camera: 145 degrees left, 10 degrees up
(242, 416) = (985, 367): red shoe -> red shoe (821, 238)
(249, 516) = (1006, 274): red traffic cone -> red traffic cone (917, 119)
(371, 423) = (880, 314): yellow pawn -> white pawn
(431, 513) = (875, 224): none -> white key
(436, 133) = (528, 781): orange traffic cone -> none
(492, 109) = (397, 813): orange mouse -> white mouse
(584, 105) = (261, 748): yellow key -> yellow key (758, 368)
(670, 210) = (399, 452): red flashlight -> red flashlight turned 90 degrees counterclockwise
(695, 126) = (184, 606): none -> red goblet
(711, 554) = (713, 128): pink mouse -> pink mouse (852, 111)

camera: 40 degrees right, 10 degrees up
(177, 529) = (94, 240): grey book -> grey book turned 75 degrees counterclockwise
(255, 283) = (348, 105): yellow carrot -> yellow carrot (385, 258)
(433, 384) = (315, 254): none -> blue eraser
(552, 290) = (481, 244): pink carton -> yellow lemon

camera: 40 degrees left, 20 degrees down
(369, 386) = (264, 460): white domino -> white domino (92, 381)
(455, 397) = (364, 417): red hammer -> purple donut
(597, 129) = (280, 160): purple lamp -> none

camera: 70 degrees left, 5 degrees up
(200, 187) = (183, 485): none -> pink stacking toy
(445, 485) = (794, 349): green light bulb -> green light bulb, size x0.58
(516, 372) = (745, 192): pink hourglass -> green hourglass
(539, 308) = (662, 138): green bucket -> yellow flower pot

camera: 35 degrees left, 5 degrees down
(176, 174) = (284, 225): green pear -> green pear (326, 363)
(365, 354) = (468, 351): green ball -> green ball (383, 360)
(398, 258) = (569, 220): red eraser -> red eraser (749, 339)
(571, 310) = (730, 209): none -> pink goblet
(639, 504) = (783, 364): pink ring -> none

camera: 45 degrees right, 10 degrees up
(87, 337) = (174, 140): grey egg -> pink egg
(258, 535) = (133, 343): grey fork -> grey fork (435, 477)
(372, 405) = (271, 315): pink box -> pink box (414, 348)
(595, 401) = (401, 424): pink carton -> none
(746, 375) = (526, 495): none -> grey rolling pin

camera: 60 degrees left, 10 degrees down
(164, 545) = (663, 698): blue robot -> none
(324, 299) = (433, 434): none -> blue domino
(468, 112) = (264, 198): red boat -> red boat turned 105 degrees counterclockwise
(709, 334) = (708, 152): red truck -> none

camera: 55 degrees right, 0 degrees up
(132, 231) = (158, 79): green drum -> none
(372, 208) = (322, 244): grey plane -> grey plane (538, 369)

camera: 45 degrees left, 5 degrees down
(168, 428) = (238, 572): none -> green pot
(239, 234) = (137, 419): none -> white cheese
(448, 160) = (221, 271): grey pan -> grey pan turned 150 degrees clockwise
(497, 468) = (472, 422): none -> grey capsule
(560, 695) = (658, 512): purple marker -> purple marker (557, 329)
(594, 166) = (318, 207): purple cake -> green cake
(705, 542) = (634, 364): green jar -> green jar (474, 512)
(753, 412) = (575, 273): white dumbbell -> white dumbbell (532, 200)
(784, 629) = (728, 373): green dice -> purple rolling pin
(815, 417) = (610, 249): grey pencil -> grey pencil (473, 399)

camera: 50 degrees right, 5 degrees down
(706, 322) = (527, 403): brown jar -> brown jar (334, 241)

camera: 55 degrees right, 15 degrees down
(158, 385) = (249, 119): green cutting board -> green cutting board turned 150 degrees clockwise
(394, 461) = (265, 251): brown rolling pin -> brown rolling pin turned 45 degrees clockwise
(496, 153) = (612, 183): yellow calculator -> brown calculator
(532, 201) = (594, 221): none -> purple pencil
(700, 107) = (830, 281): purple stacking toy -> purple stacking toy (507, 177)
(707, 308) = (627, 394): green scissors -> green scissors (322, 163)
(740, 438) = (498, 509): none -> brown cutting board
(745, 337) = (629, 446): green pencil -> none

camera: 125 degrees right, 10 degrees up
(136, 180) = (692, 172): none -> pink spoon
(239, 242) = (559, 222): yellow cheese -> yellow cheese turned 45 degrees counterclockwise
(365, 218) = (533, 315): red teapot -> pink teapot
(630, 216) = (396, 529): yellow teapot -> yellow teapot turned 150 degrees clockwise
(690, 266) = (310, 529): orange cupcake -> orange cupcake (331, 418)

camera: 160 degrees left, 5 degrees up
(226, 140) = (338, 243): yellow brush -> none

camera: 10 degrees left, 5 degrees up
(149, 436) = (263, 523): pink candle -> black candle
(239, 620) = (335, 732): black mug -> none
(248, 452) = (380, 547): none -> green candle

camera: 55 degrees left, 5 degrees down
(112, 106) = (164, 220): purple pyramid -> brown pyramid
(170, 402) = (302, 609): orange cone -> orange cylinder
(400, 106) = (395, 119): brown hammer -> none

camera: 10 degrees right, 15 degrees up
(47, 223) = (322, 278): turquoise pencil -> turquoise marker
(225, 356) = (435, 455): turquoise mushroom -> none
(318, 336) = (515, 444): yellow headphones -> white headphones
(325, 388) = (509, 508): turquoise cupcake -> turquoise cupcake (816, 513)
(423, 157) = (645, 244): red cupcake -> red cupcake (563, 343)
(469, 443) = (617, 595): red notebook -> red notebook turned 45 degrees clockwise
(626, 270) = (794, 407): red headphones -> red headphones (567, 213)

Exercise prompt: All that is wanted is the stretch of lines above from the one containing "camera: 40 degrees right, 10 degrees up" through the one containing "(552, 290) = (481, 244): pink", duplicated exactly.

Answer box:
camera: 40 degrees right, 10 degrees up
(177, 529) = (94, 240): grey book -> grey book turned 75 degrees counterclockwise
(255, 283) = (348, 105): yellow carrot -> yellow carrot (385, 258)
(433, 384) = (315, 254): none -> blue eraser
(552, 290) = (481, 244): pink carton -> yellow lemon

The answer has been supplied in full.